ENTRIES SHOWN —
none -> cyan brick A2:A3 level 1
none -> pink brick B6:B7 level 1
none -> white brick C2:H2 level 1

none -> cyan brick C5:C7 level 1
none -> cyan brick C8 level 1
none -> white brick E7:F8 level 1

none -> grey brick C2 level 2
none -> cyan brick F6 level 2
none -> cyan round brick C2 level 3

PROBLEM TO SOLVE —
Using the data above, return each line exactly as written.

OUTPUT FOR THIS TASK —
none -> cyan brick A2:A3 level 1
none -> pink brick B6:B7 level 1
none -> white brick C2:H2 level 1

none -> cyan brick C5:C7 level 1
none -> cyan brick C8 level 1
none -> white brick E7:F8 level 1

none -> grey brick C2 level 2
none -> cyan brick F6 level 2
none -> cyan round brick C2 level 3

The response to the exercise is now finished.